Pull out and copy every line of the records that contains the string "with", matching case exactly.
::: RECORDS SUPPLIED :::
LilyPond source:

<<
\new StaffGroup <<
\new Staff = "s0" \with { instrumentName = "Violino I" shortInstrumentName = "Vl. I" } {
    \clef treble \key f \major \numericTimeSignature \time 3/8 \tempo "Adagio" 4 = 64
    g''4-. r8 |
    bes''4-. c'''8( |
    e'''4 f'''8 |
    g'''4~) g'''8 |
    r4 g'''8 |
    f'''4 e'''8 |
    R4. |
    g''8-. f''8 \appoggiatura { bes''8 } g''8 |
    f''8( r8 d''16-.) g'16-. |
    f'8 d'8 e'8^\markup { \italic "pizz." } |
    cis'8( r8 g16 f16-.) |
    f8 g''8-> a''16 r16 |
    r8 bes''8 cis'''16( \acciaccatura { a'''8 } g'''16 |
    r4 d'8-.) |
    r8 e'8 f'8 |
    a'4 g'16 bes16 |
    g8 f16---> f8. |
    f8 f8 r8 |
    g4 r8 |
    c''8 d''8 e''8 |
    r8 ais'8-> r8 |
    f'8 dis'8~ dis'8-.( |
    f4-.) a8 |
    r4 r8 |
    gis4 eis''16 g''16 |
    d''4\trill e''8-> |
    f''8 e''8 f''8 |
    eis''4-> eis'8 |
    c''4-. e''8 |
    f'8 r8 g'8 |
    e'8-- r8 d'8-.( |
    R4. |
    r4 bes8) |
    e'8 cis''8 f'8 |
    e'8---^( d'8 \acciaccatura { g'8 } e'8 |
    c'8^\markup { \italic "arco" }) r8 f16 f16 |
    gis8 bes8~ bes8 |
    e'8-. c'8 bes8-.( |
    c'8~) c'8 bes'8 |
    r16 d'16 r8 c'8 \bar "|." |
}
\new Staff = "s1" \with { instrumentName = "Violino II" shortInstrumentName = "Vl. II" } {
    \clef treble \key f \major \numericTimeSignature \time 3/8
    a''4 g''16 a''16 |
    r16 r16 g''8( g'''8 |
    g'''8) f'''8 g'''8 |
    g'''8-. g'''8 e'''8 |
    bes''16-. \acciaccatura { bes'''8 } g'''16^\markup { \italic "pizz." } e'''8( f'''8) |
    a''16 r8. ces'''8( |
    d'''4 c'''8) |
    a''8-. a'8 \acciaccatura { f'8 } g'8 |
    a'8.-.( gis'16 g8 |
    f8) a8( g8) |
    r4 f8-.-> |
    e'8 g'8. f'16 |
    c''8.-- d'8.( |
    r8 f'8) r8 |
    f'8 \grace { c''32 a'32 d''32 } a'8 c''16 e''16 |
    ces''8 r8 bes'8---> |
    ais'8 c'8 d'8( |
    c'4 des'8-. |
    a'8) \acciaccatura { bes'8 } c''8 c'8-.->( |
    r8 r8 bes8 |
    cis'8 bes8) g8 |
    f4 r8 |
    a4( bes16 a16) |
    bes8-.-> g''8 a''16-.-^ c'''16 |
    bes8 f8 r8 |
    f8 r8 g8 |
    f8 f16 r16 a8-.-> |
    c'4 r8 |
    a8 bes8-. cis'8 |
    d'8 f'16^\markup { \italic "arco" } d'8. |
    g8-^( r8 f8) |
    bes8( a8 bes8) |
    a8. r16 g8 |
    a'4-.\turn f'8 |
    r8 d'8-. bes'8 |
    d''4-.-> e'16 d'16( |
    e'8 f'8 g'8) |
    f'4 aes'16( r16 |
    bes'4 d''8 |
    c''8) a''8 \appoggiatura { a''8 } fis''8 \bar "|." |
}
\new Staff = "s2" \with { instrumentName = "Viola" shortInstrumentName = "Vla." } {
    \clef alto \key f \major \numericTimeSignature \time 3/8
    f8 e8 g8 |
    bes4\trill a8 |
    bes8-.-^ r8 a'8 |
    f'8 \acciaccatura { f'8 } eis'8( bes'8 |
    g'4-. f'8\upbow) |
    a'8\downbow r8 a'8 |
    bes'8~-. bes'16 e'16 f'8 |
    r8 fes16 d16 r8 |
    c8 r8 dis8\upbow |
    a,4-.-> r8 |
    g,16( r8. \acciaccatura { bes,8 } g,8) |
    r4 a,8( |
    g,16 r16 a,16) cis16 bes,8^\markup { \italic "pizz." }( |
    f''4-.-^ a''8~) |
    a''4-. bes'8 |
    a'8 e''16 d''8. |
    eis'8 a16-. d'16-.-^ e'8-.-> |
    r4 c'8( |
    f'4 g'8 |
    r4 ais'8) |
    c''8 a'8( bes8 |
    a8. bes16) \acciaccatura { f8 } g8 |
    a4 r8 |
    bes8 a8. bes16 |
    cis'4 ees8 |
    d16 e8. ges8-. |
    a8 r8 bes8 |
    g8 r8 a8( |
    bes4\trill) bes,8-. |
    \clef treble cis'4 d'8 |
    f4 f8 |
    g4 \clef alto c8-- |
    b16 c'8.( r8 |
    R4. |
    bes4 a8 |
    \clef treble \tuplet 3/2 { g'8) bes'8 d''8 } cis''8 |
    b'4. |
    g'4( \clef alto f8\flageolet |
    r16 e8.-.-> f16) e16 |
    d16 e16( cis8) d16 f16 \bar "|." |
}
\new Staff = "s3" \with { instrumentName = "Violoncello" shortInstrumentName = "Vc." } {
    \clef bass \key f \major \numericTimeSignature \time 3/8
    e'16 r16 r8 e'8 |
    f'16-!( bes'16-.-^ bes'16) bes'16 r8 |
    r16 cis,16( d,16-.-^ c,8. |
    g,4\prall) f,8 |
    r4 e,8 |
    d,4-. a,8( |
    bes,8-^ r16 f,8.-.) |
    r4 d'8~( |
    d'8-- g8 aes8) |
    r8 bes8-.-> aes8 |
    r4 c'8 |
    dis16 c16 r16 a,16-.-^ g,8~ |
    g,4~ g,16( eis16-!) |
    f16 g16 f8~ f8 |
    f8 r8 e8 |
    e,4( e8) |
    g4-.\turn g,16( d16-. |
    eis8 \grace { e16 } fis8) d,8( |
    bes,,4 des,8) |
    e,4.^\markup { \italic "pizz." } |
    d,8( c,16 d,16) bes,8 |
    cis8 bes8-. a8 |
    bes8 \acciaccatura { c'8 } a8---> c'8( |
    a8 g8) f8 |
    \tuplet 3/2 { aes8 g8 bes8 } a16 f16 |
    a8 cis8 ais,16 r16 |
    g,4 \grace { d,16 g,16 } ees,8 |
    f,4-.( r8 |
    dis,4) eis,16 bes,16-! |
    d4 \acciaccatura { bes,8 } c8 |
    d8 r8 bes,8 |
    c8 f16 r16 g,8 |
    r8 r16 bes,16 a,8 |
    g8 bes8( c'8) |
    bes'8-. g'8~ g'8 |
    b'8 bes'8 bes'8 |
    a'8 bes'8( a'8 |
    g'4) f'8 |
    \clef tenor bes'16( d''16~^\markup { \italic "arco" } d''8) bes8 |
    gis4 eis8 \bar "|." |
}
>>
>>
:::
_FINISHED ANSWER_.
\new Staff = "s0" \with { instrumentName = "Violino I" shortInstrumentName = "Vl. I" } {
\new Staff = "s1" \with { instrumentName = "Violino II" shortInstrumentName = "Vl. II" } {
\new Staff = "s2" \with { instrumentName = "Viola" shortInstrumentName = "Vla." } {
\new Staff = "s3" \with { instrumentName = "Violoncello" shortInstrumentName = "Vc." } {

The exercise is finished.